Exercise goal:
The lines to print run from the top of the material below to the line with "(266, 172) = (418, 143): pink", inclusive; please copy them exactly, without pictures.

Records to use:
□ □ □ □

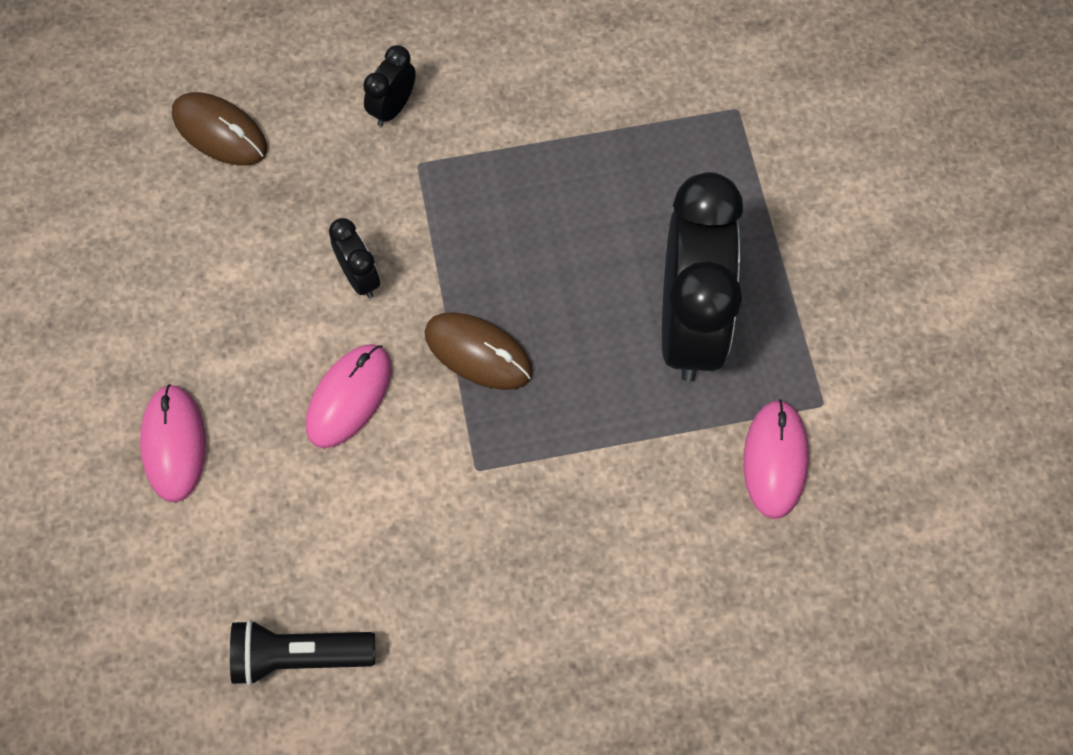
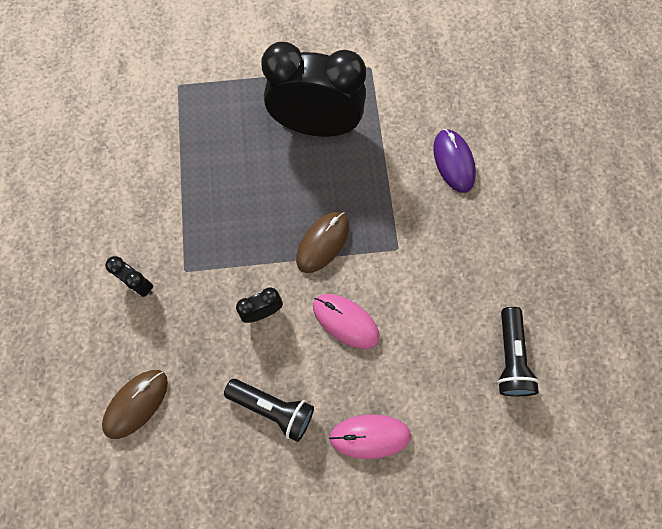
camera: 85 degrees left, 5 degrees up
(215, 307) = (273, 408): none -> black flashlight
(648, 556) = (453, 162): none -> purple mouse
(775, 460) = (401, 94): pink mouse -> none

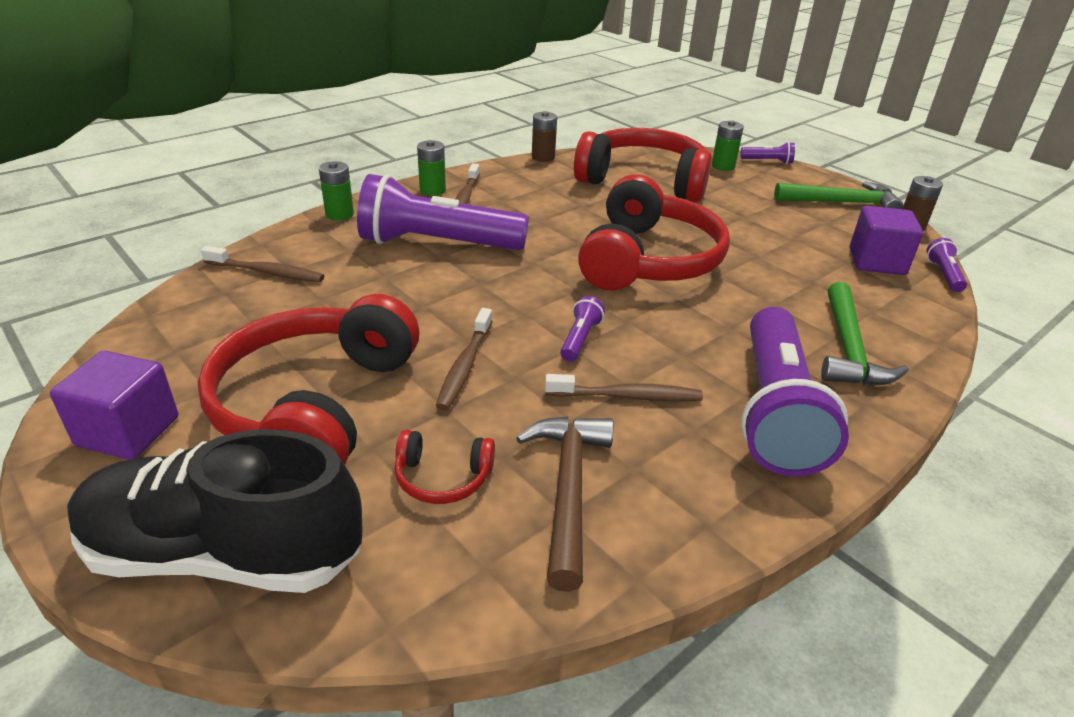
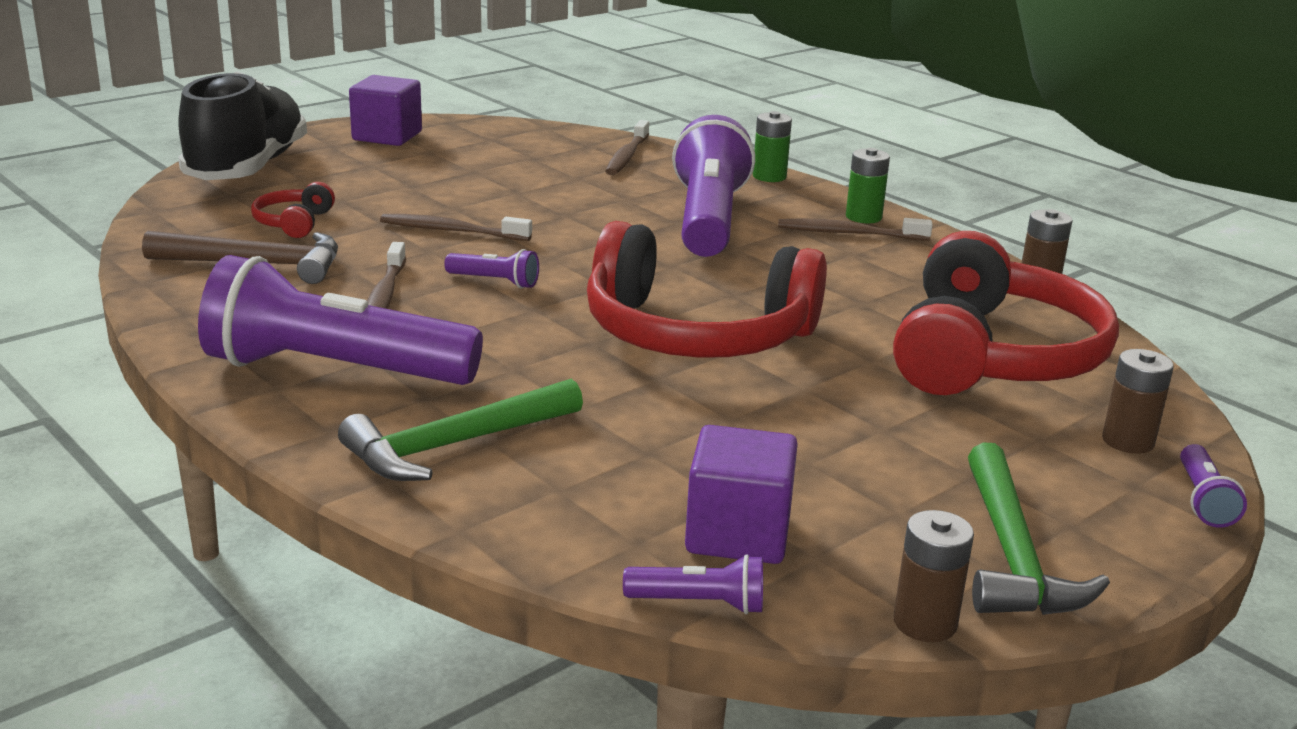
camera: 90 degrees right, 10 degrees down
(316, 405) = (404, 182): red headphones -> none
(723, 166) = (1128, 441): green battery -> brown battery
(848, 348) = (456, 445): green hammer -> green hammer turned 45 degrees counterclockwise

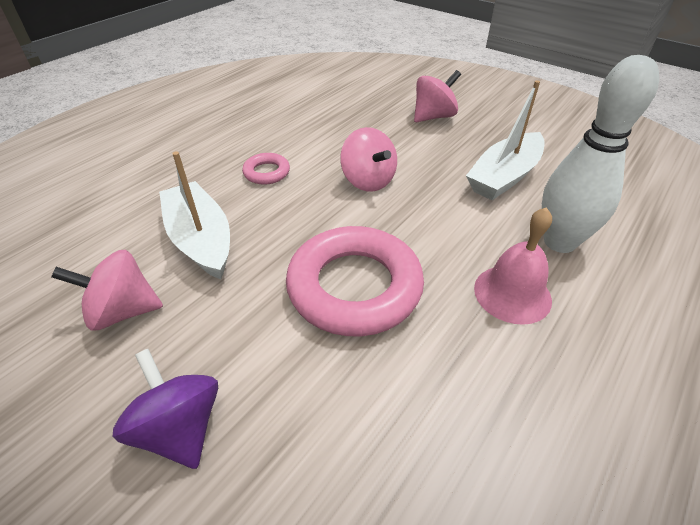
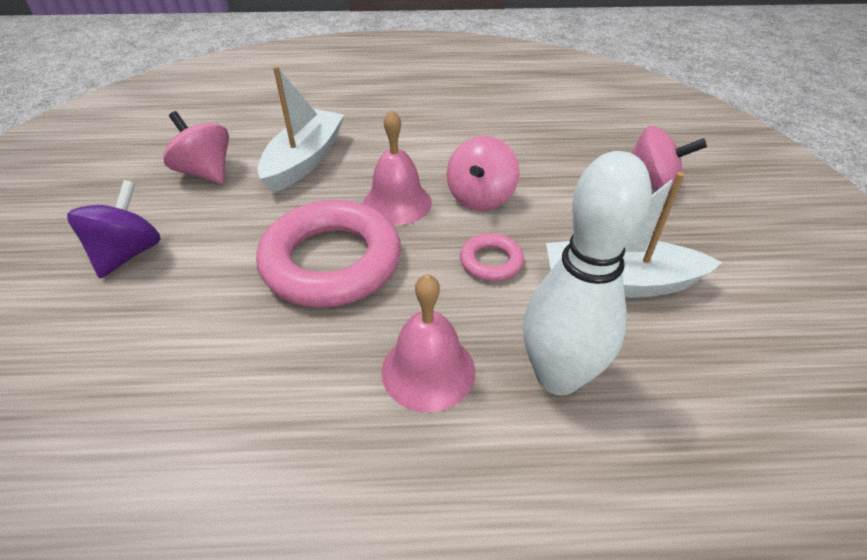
camera: 50 degrees right, 0 degrees up
(266, 172) = (418, 143): pink ring -> pink ring (491, 262)
(325, 219) = (397, 203): none -> pink bell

□ □ □ □

Your solution:
camera: 85 degrees left, 5 degrees up
(215, 307) = (273, 408): none -> black flashlight
(648, 556) = (453, 162): none -> purple mouse
(775, 460) = (401, 94): pink mouse -> none

camera: 90 degrees right, 10 degrees down
(316, 405) = (404, 182): red headphones -> none
(723, 166) = (1128, 441): green battery -> brown battery
(848, 348) = (456, 445): green hammer -> green hammer turned 45 degrees counterclockwise

camera: 50 degrees right, 0 degrees up
(266, 172) = (418, 143): pink ring -> pink ring (491, 262)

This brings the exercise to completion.